[Satellite images with object coordinates]

*** Begin section ***

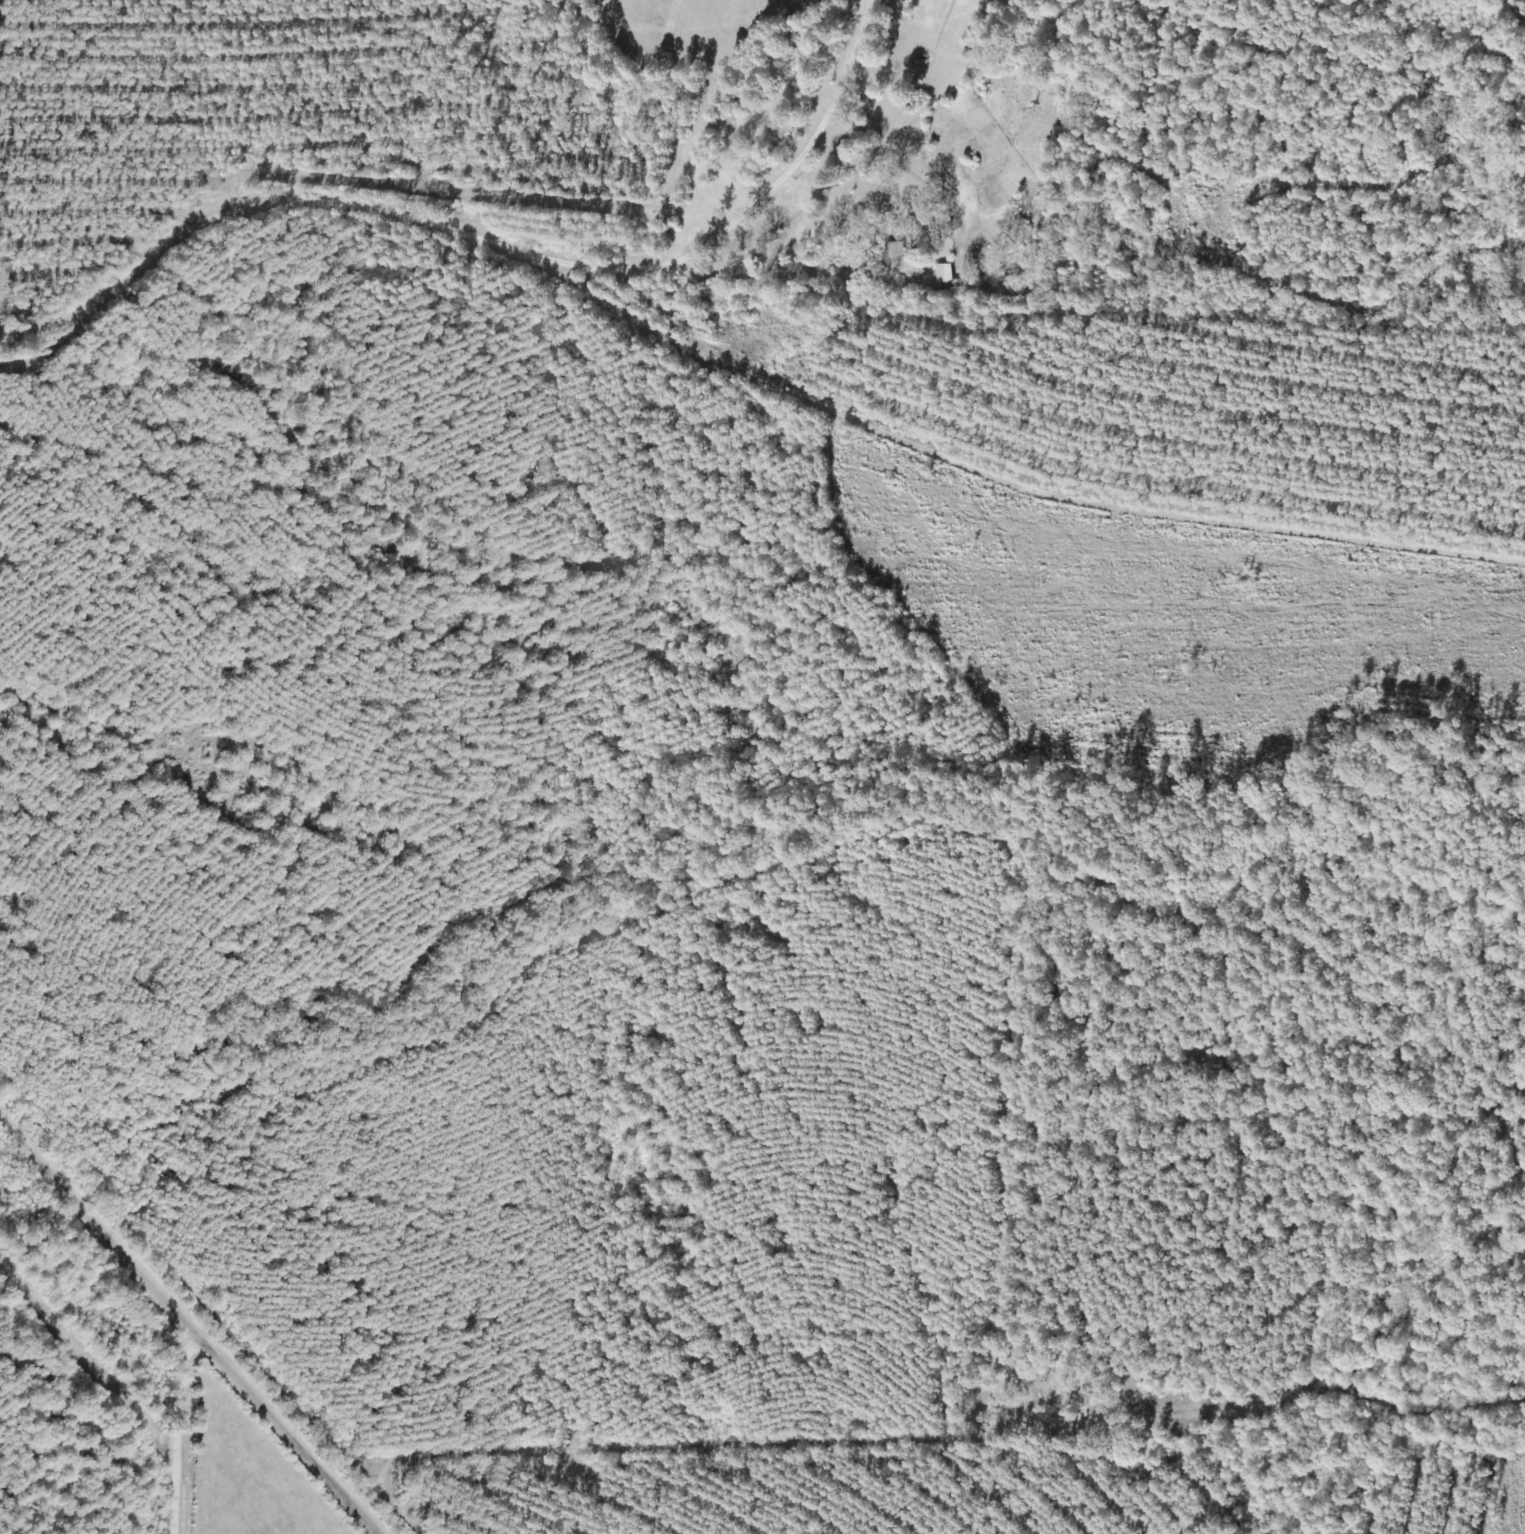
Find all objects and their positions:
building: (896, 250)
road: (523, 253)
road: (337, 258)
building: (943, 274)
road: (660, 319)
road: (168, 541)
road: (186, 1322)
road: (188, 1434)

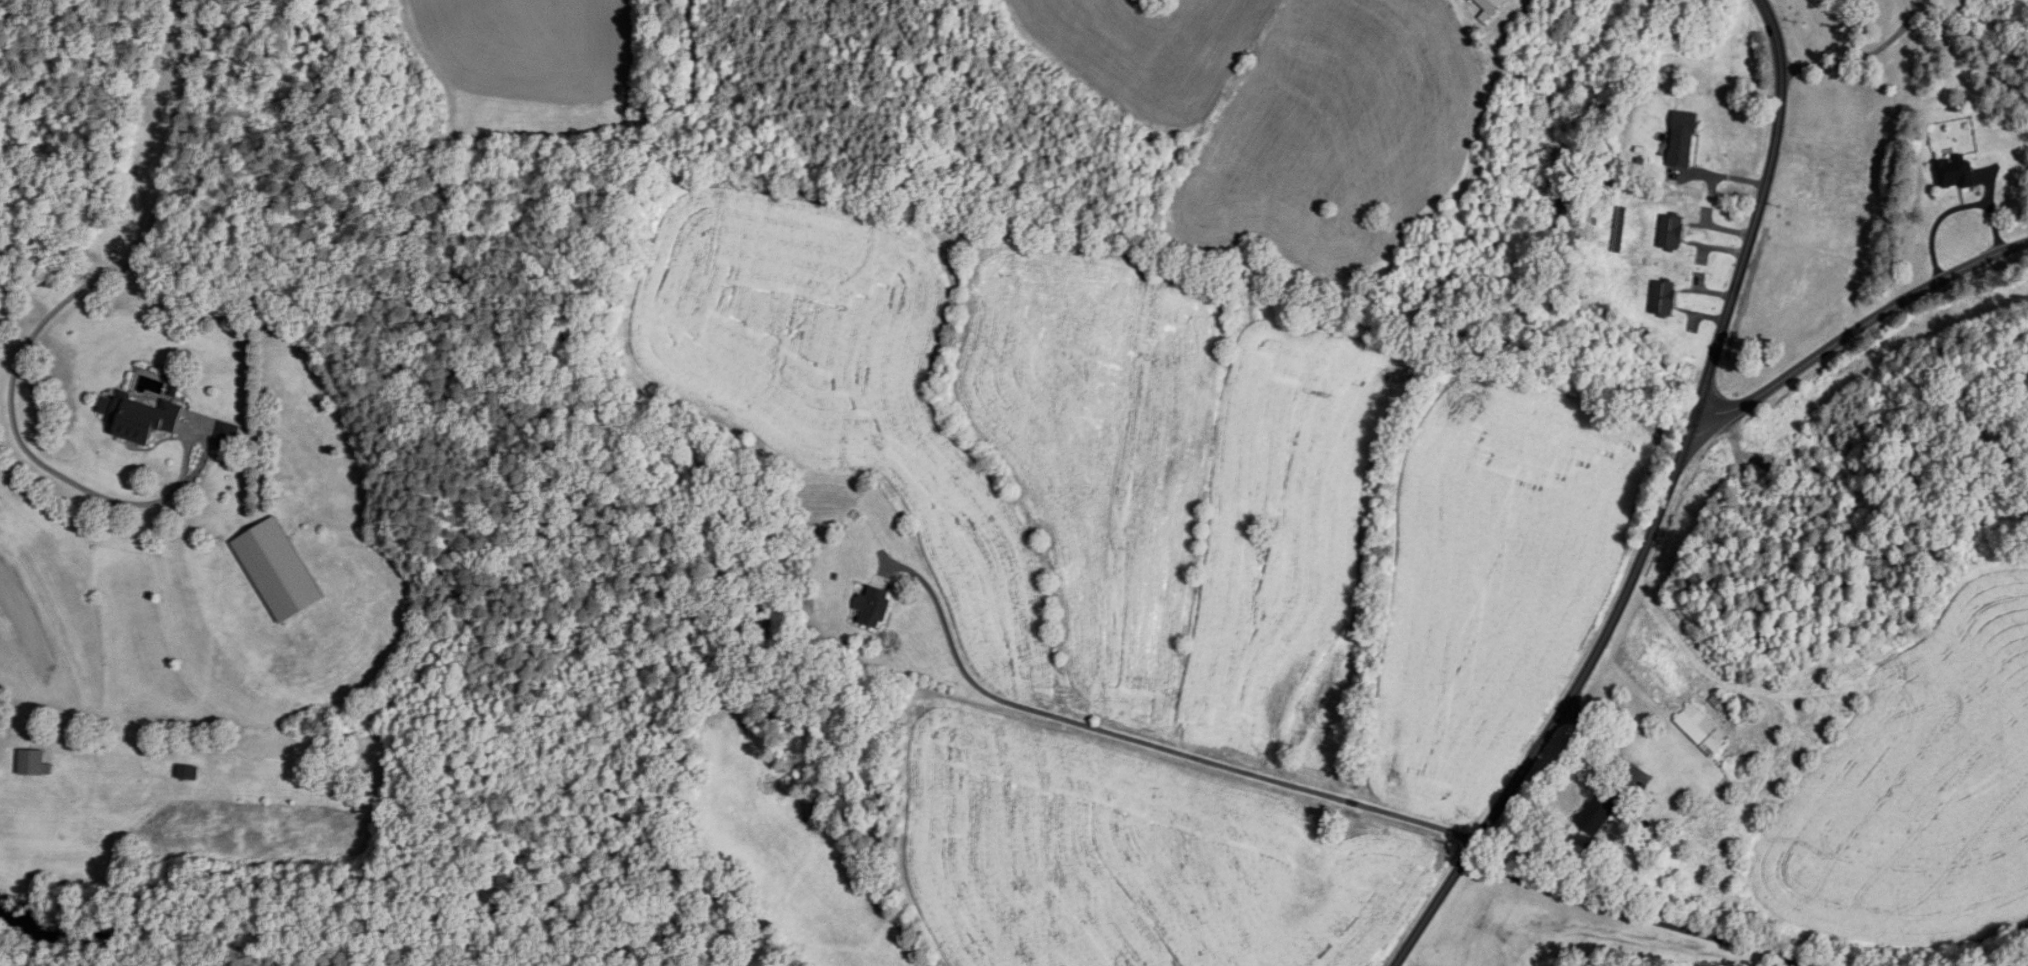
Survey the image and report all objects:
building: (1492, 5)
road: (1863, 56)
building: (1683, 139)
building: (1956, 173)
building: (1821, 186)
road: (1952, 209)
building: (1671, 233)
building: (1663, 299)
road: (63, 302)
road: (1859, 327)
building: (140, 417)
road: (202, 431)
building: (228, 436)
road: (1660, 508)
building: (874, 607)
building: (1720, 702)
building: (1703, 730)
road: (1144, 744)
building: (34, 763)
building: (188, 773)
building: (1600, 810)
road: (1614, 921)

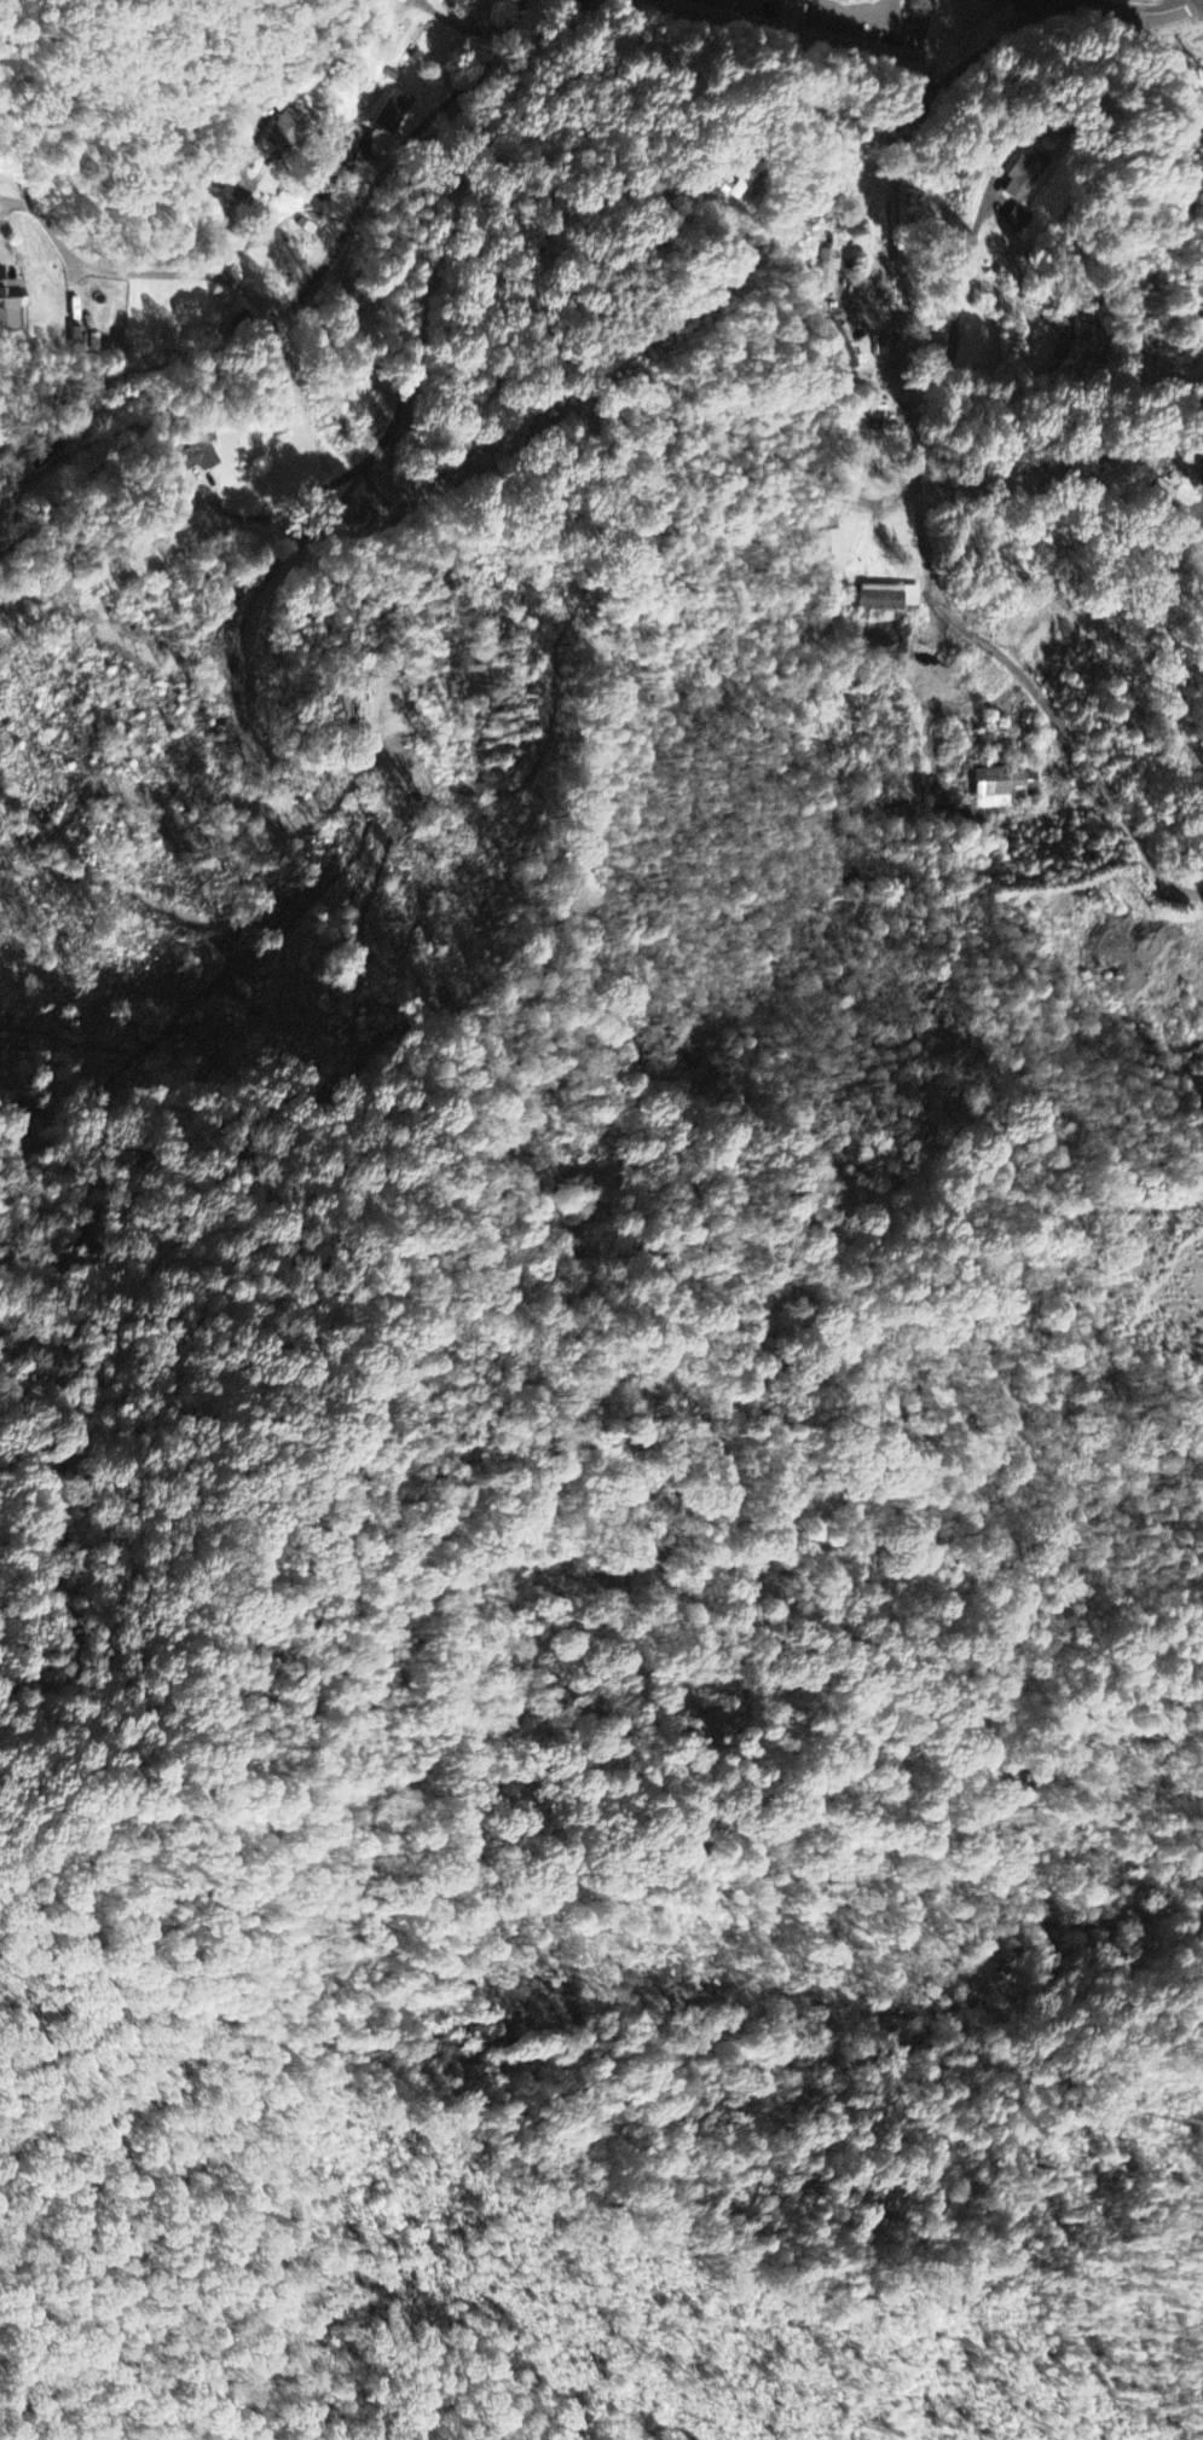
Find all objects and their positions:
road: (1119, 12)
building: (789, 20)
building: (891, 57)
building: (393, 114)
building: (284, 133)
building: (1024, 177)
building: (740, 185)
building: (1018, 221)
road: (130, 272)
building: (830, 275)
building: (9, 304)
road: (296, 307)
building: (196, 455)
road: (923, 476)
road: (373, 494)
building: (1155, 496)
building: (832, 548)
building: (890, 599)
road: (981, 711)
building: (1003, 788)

*** End section ***

> _What you should do_: Give back the records exactly, minus any pictures.

> _Task answer_:
Find all objects and their positions:
building: (896, 250)
road: (523, 253)
road: (337, 258)
building: (943, 274)
road: (660, 319)
road: (168, 541)
road: (186, 1322)
road: (188, 1434)

Survey the image and report all objects:
building: (1492, 5)
road: (1863, 56)
building: (1683, 139)
building: (1956, 173)
building: (1821, 186)
road: (1952, 209)
building: (1671, 233)
building: (1663, 299)
road: (63, 302)
road: (1859, 327)
building: (140, 417)
road: (202, 431)
building: (228, 436)
road: (1660, 508)
building: (874, 607)
building: (1720, 702)
building: (1703, 730)
road: (1144, 744)
building: (34, 763)
building: (188, 773)
building: (1600, 810)
road: (1614, 921)

Find all objects and their positions:
road: (1119, 12)
building: (789, 20)
building: (891, 57)
building: (393, 114)
building: (284, 133)
building: (1024, 177)
building: (740, 185)
building: (1018, 221)
road: (130, 272)
building: (830, 275)
building: (9, 304)
road: (296, 307)
building: (196, 455)
road: (923, 476)
road: (373, 494)
building: (1155, 496)
building: (832, 548)
building: (890, 599)
road: (981, 711)
building: (1003, 788)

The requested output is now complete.